___ INPUT ___

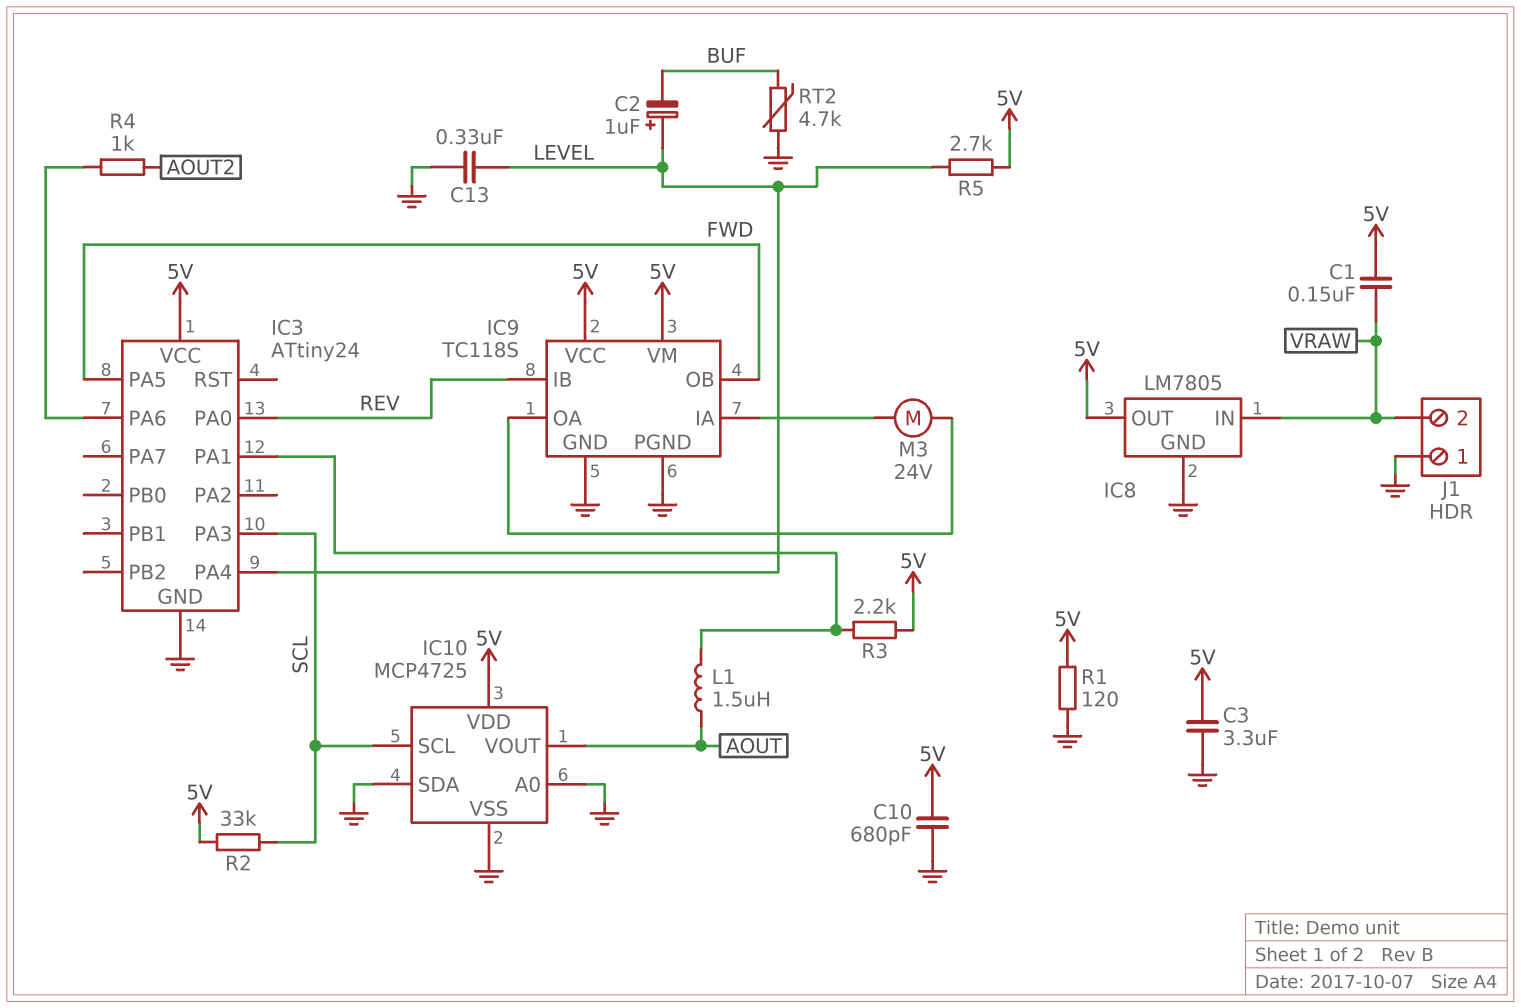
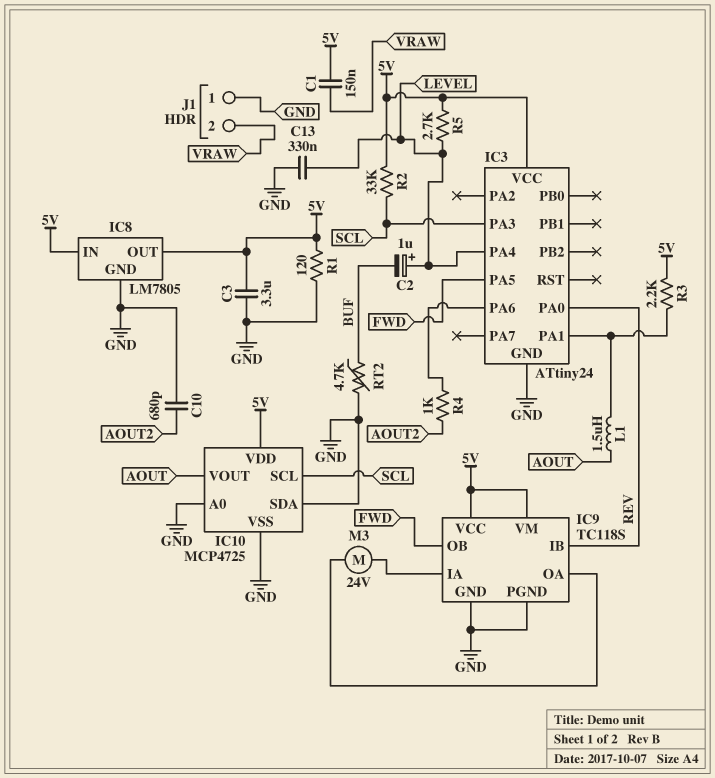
C10: 680pF (5V, GND) -> 680pF (AOUT2, GND)
IC8 pin IN: VRAW -> 5V

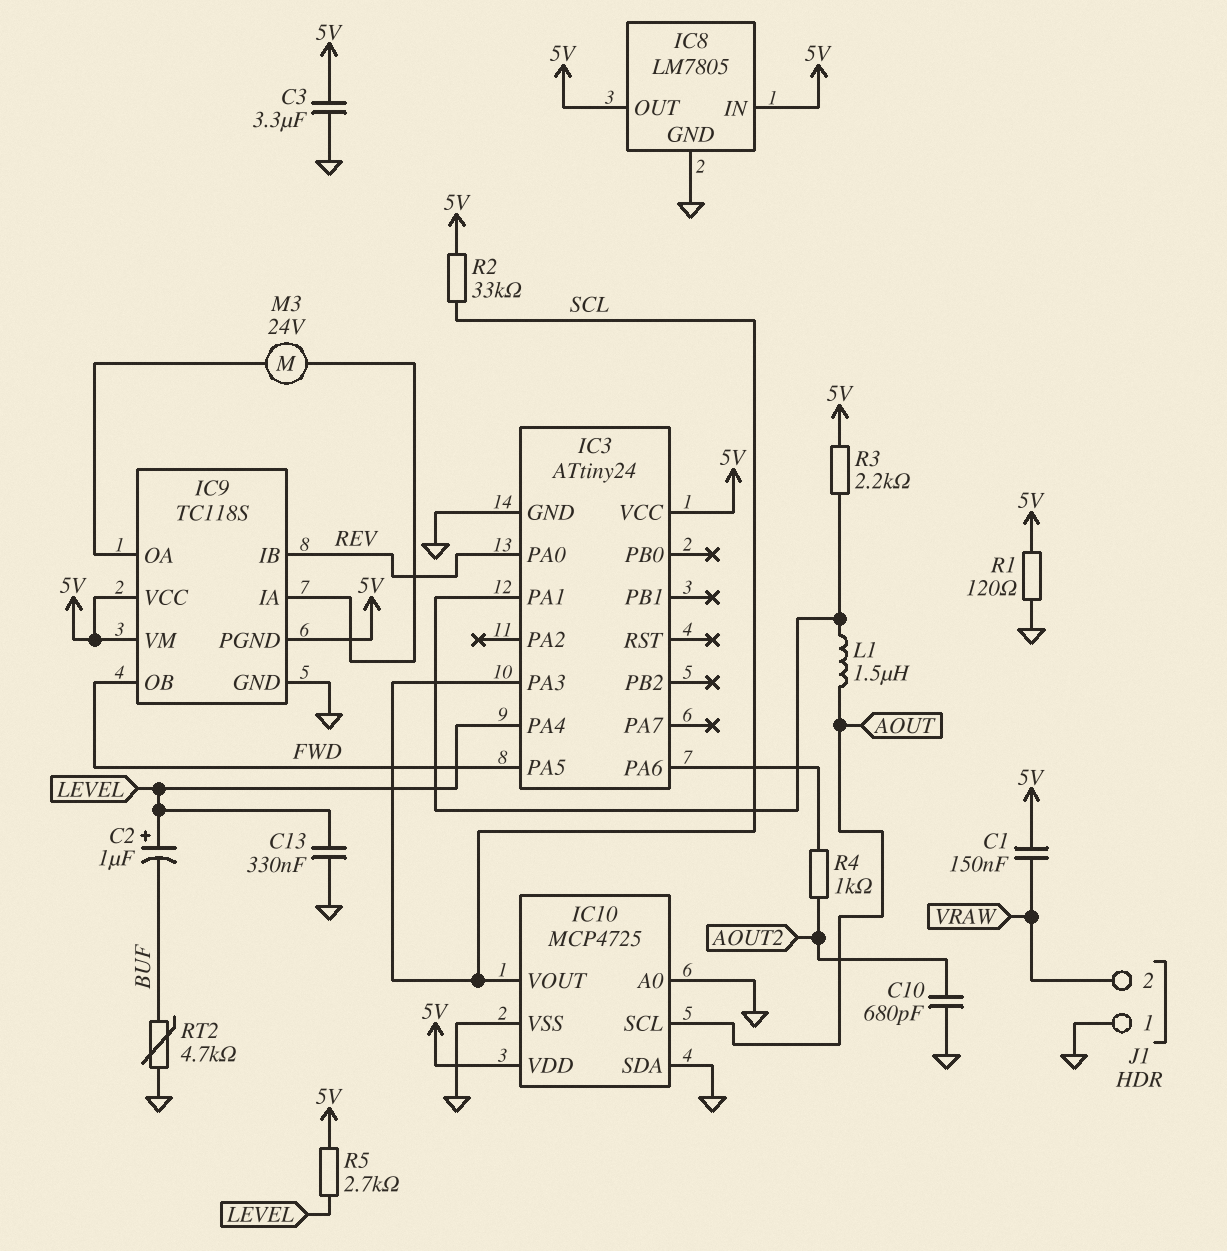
IC9 pin PGND: GND -> 5V
IC10 pin SCL: SCL -> AOUT
IC10 pin VOUT: AOUT -> SCL

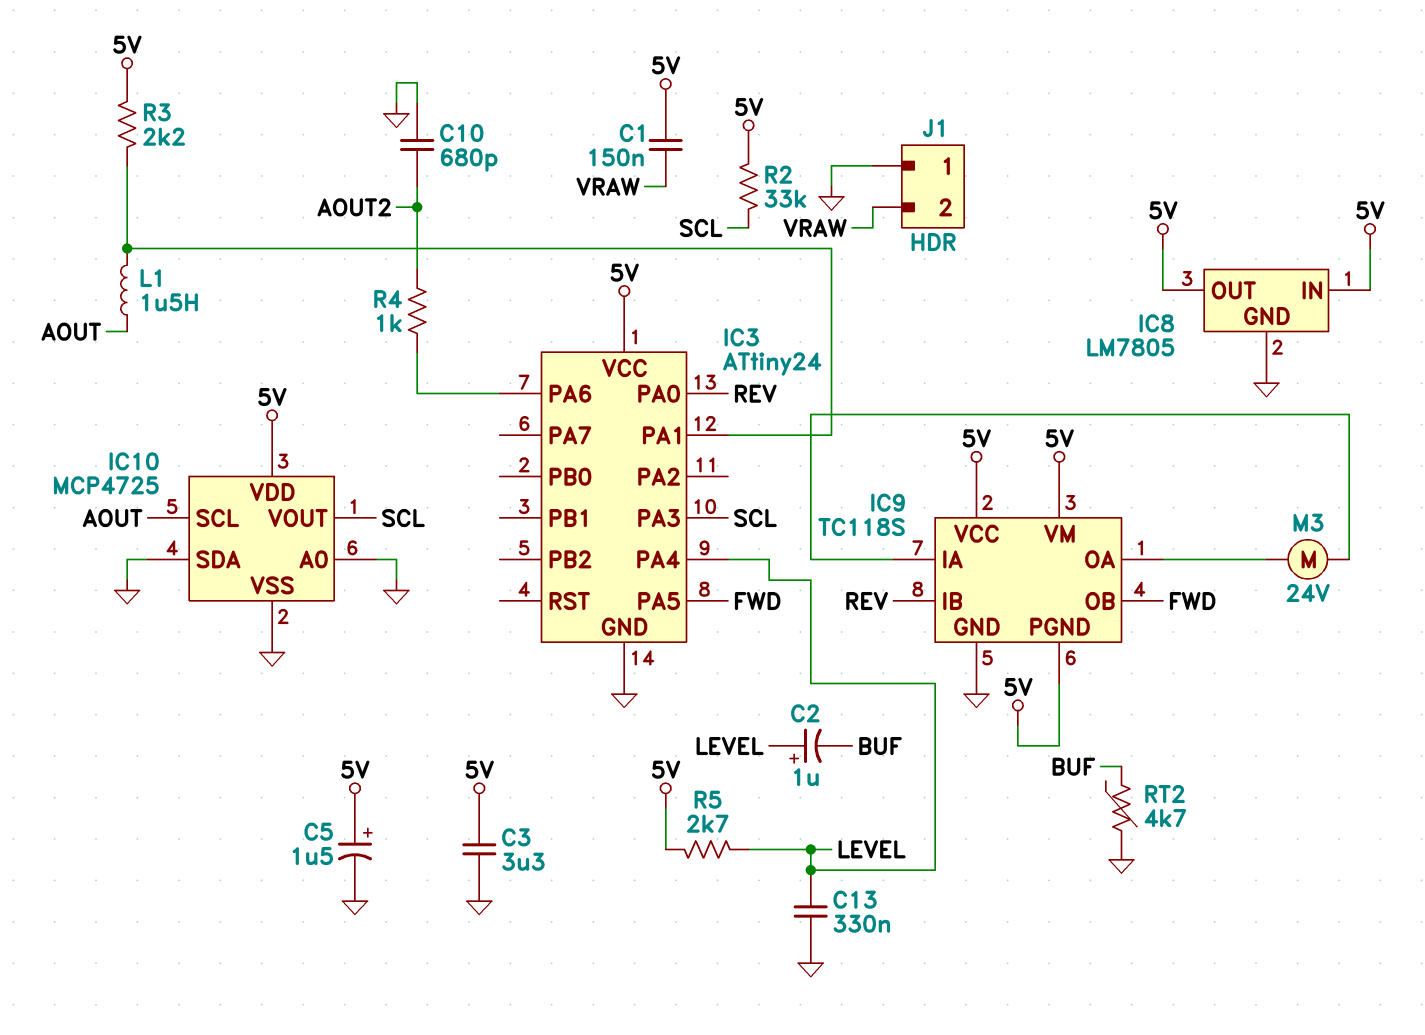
C5: none -> 1.5uF (plus 5V, minus GND)
R1: 120 (5V, GND) -> none

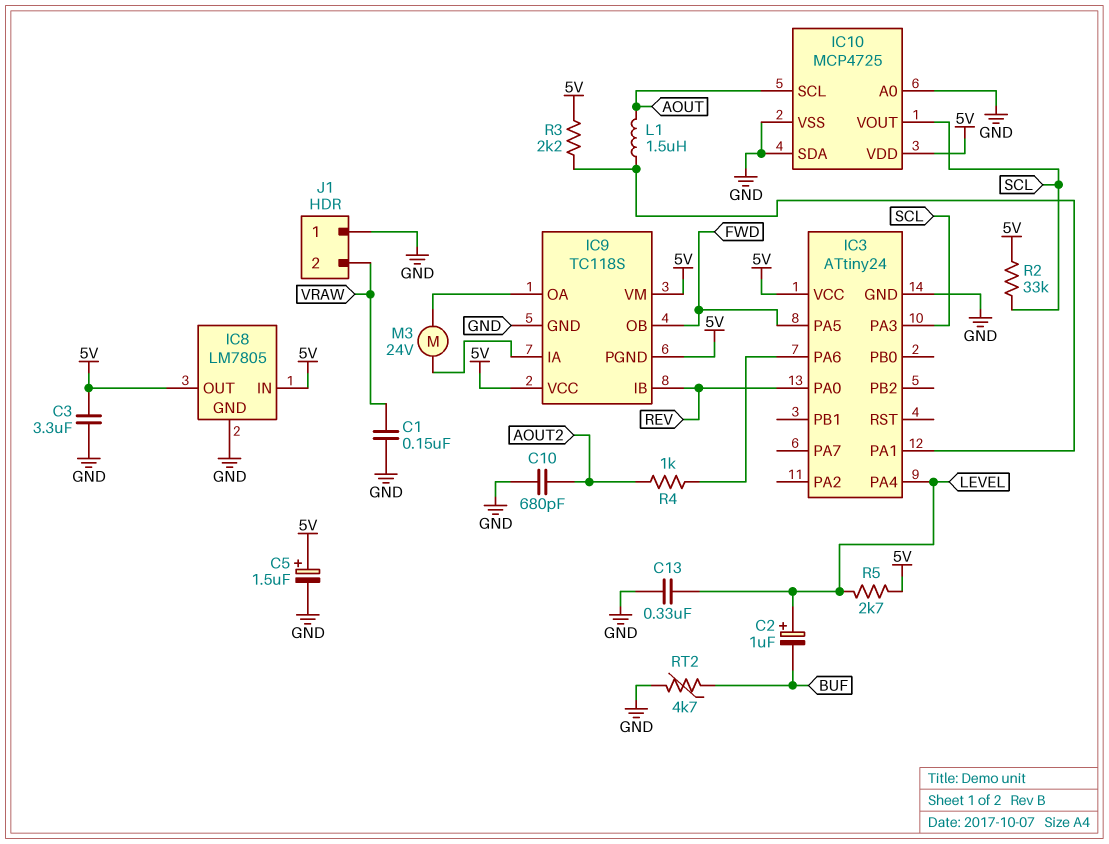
C1: 150nF (5V, VRAW) -> 150nF (GND, VRAW)

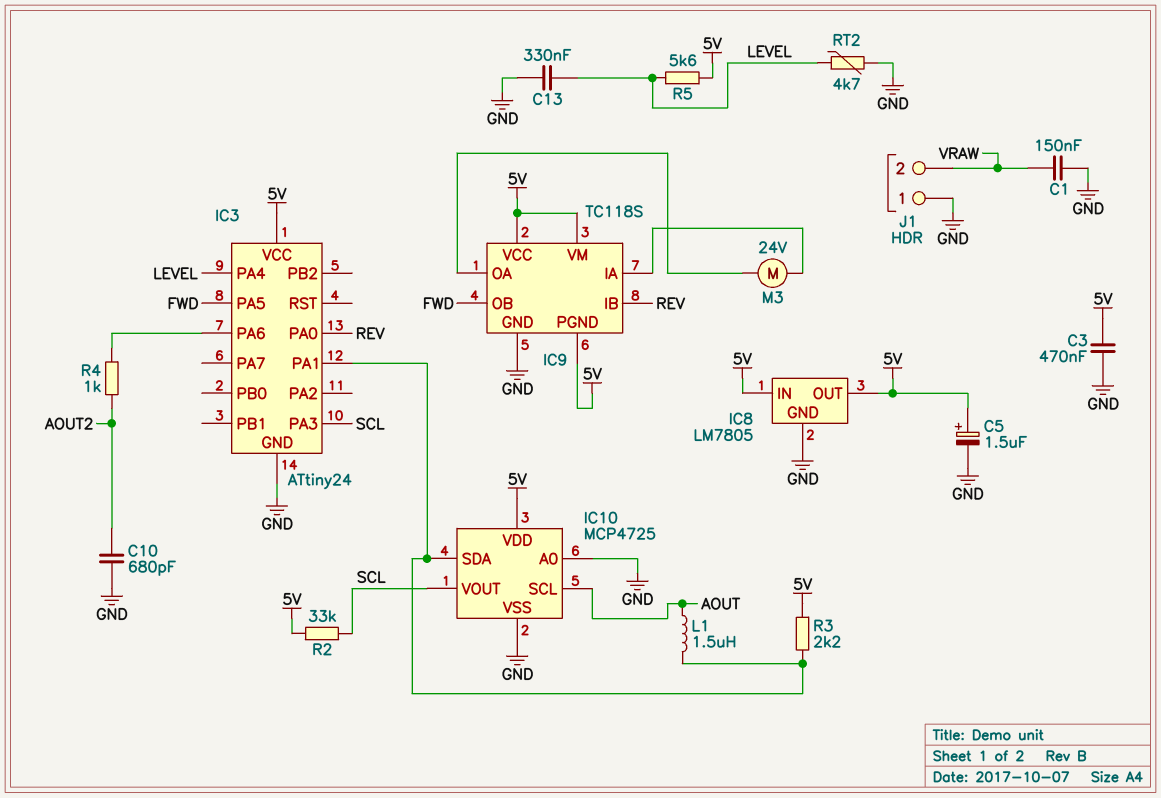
C2: 1uF (plus LEVEL, minus BUF) -> none
C3: 3.3uF (5V, GND) -> 470nF (5V, GND)
IC10 pin SDA: GND -> IC3/PA1
R5: 2.7k (5V, LEVEL) -> 5.6k (5V, LEVEL)
RT2: 4.7k (BUF, GND) -> 4.7k (GND, LEVEL)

___

EXERCISE INSTRUCTIONS: Aside from its pictures, the listing must be given again in full, exactly as it appears.

ANSWER TO THE EXERCISE:
C10: 680pF (5V, GND) -> 680pF (AOUT2, GND)
IC8 pin IN: VRAW -> 5V

IC9 pin PGND: GND -> 5V
IC10 pin SCL: SCL -> AOUT
IC10 pin VOUT: AOUT -> SCL

C5: none -> 1.5uF (plus 5V, minus GND)
R1: 120 (5V, GND) -> none

C1: 150nF (5V, VRAW) -> 150nF (GND, VRAW)

C2: 1uF (plus LEVEL, minus BUF) -> none
C3: 3.3uF (5V, GND) -> 470nF (5V, GND)
IC10 pin SDA: GND -> IC3/PA1
R5: 2.7k (5V, LEVEL) -> 5.6k (5V, LEVEL)
RT2: 4.7k (BUF, GND) -> 4.7k (GND, LEVEL)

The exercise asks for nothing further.